** TASK INPUT follows **

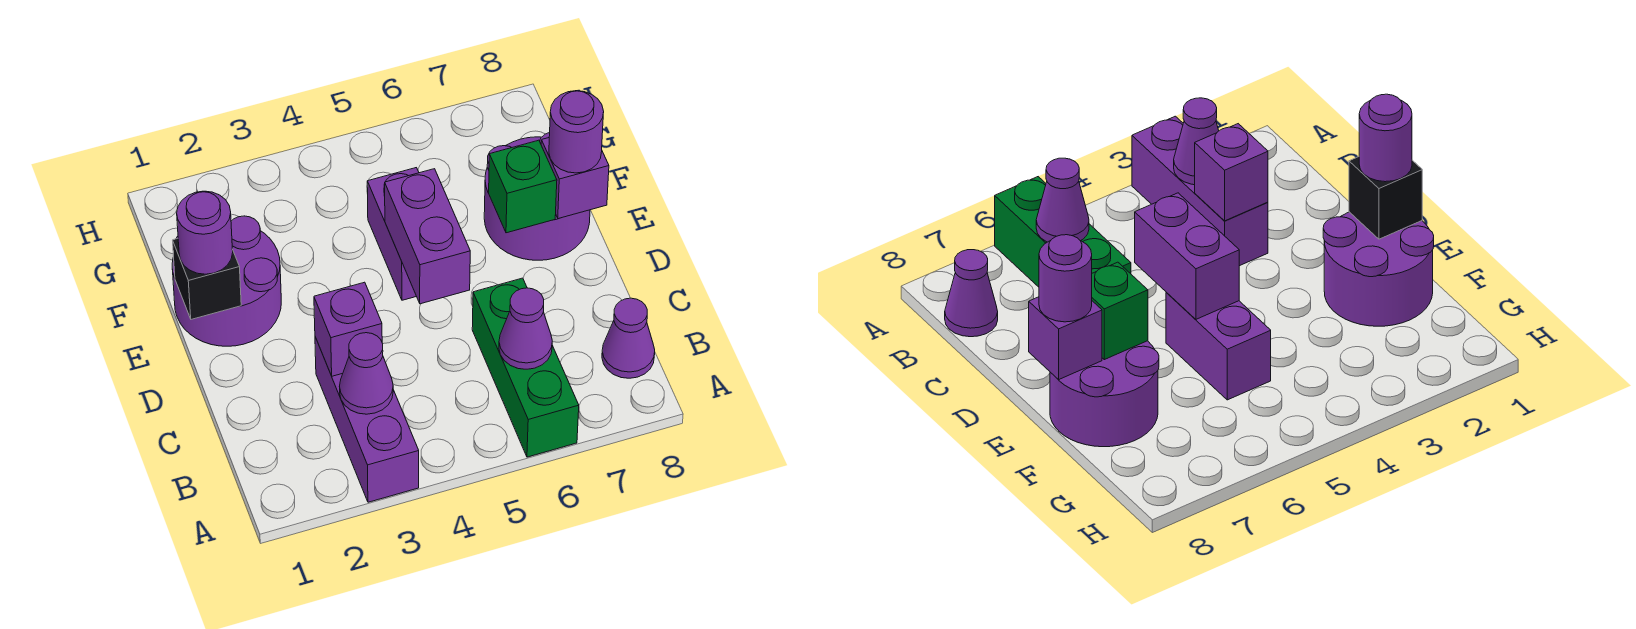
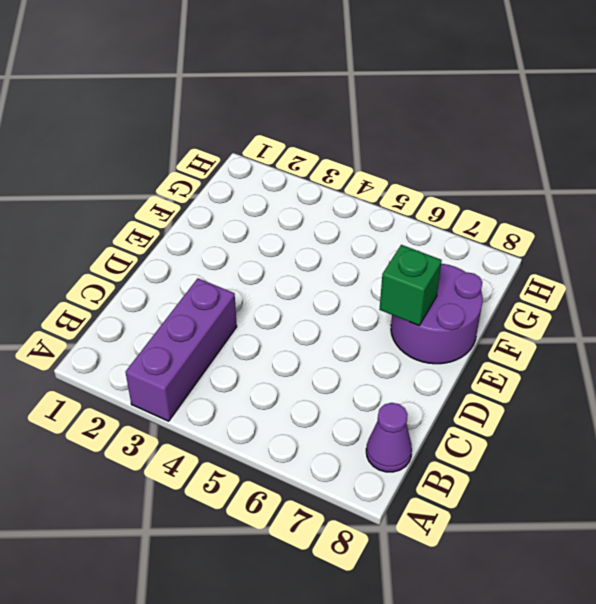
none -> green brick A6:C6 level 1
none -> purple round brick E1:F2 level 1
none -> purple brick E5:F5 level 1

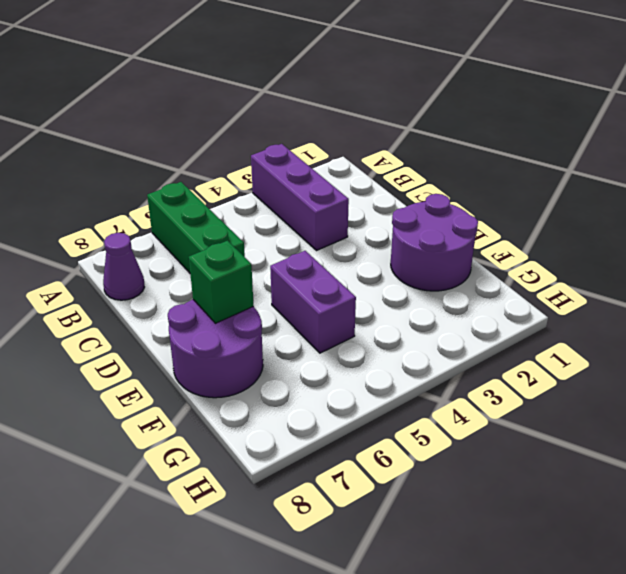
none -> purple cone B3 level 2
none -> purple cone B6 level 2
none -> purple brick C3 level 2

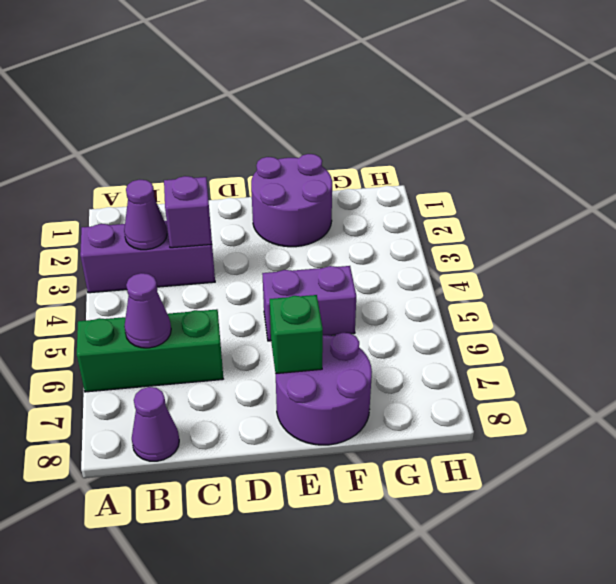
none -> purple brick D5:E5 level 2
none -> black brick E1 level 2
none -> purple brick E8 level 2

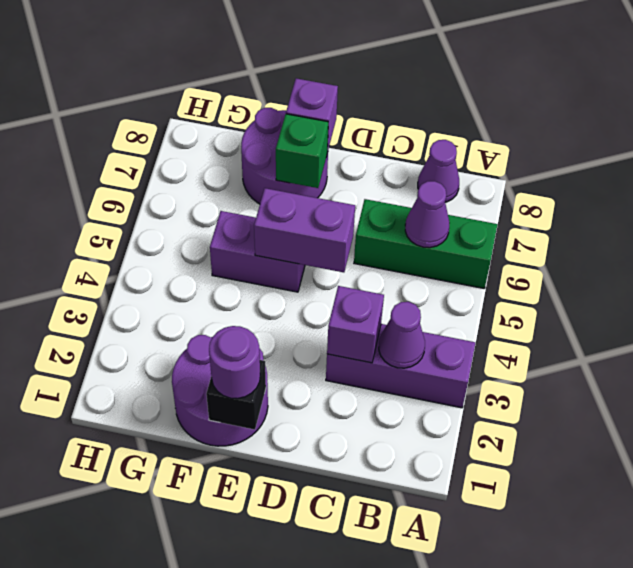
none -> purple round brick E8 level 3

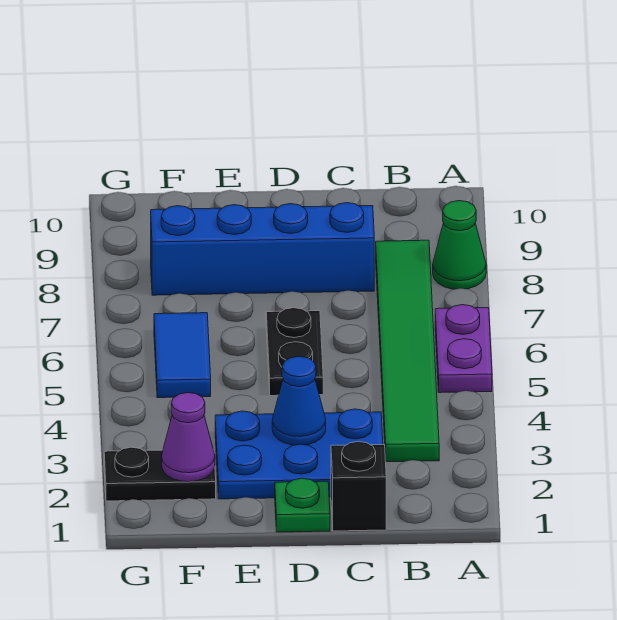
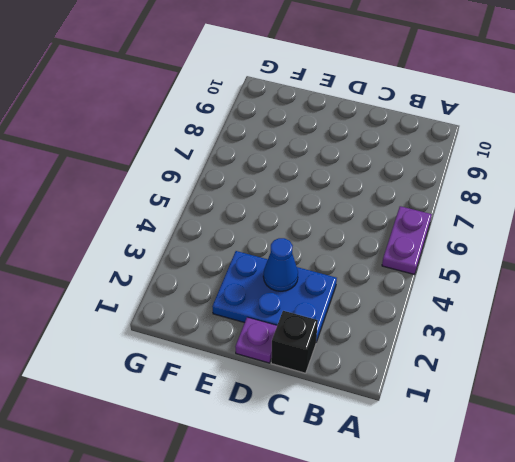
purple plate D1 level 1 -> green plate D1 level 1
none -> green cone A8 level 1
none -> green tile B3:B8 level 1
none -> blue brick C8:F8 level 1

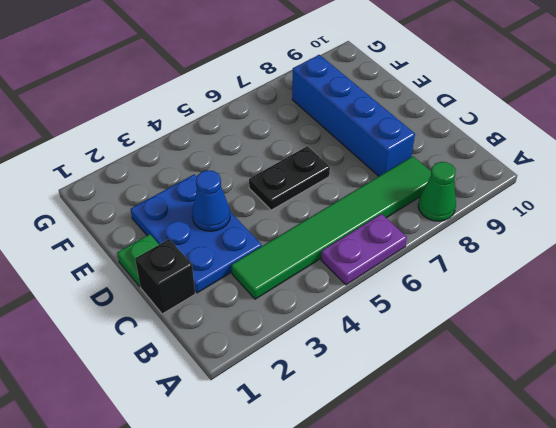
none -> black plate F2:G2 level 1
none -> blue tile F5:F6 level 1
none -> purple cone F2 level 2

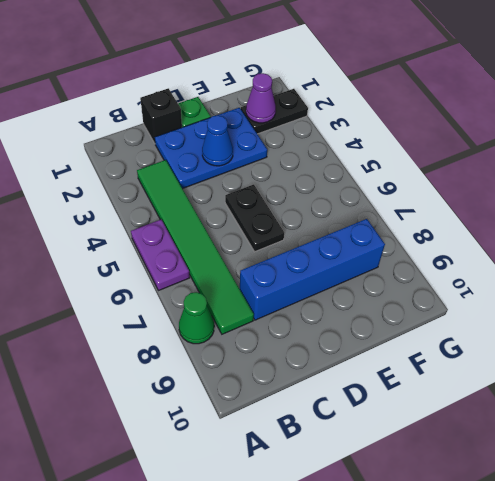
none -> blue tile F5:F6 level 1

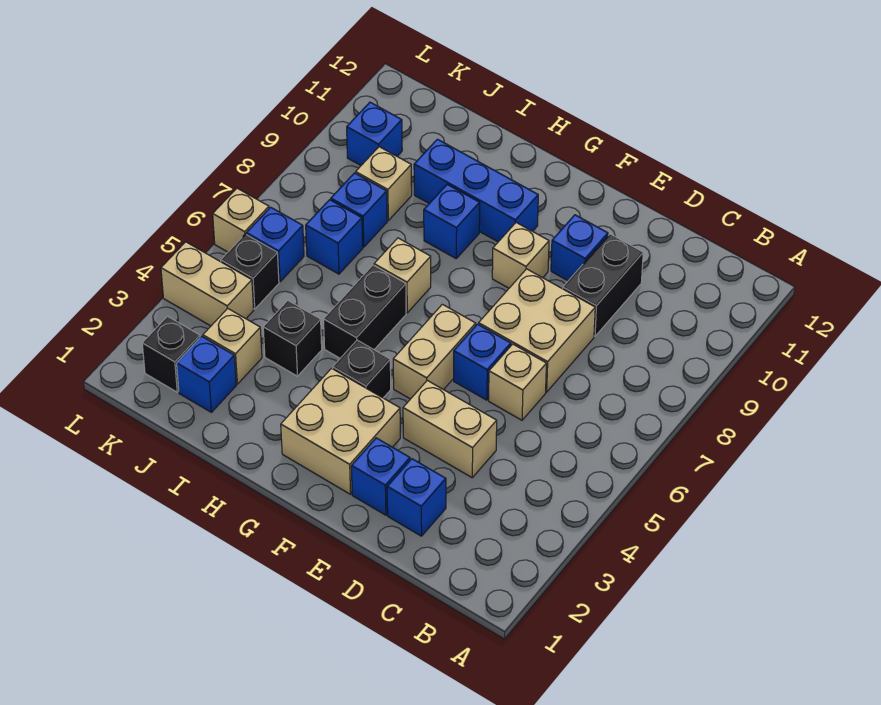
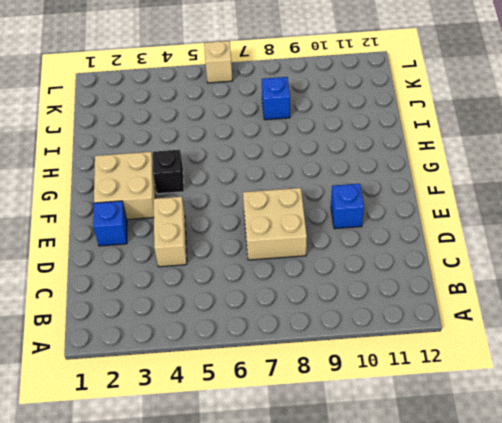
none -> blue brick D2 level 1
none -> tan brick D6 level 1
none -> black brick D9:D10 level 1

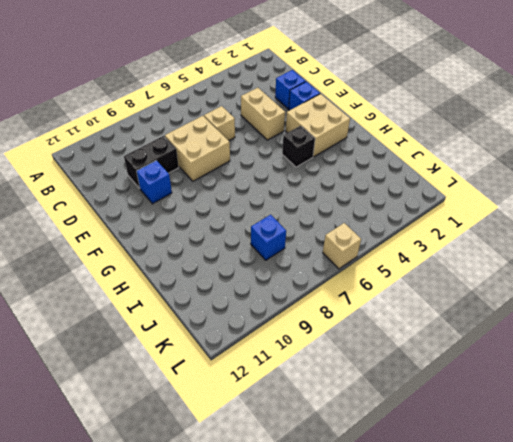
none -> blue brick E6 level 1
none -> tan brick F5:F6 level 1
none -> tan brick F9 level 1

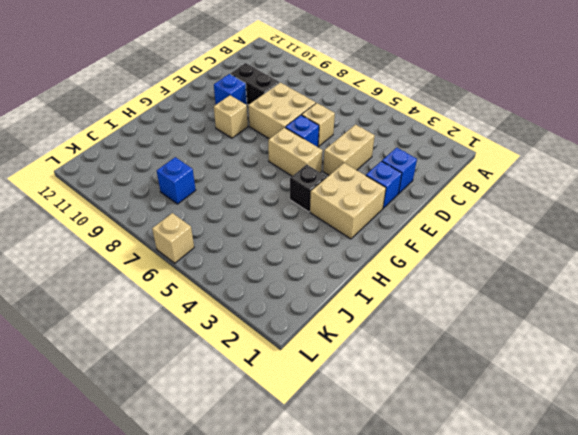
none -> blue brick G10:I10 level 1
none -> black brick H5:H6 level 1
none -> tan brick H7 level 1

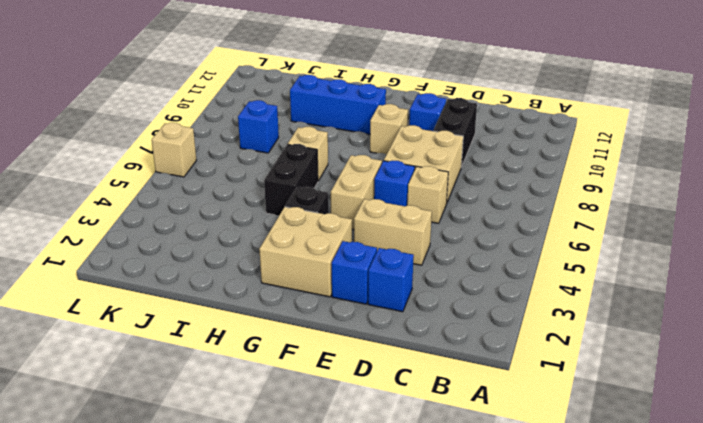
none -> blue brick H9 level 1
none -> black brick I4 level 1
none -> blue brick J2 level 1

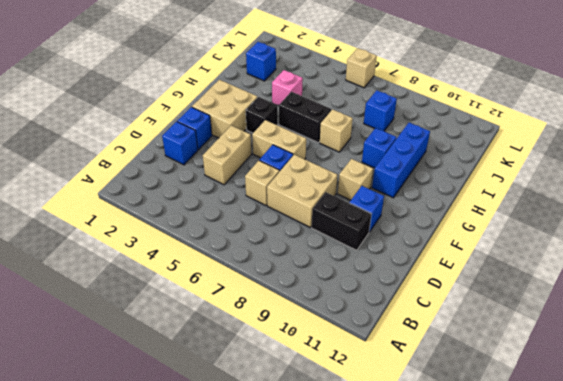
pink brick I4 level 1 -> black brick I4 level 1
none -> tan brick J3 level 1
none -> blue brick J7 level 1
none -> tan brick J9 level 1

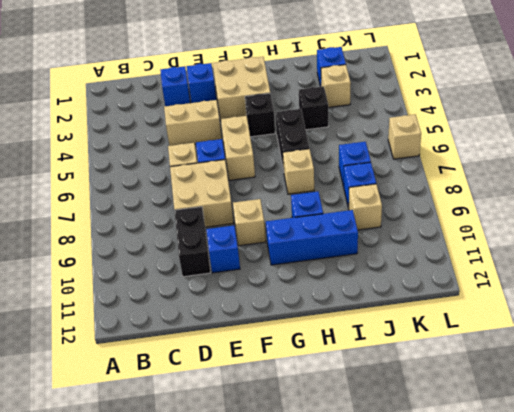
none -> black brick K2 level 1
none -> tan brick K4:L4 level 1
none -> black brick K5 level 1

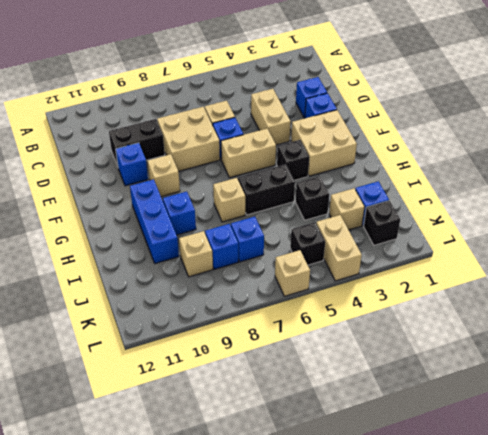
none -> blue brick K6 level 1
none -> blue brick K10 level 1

** End of TASK INPUT **

- _ASSIGNED TASK_: Output, exactly and without pictures, the lines above that run from the one containing "pink brick I4" through the last line of the entries, inclusive.

- _EXERCISE RESPONSE_:
pink brick I4 level 1 -> black brick I4 level 1
none -> tan brick J3 level 1
none -> blue brick J7 level 1
none -> tan brick J9 level 1

none -> black brick K2 level 1
none -> tan brick K4:L4 level 1
none -> black brick K5 level 1

none -> blue brick K6 level 1
none -> blue brick K10 level 1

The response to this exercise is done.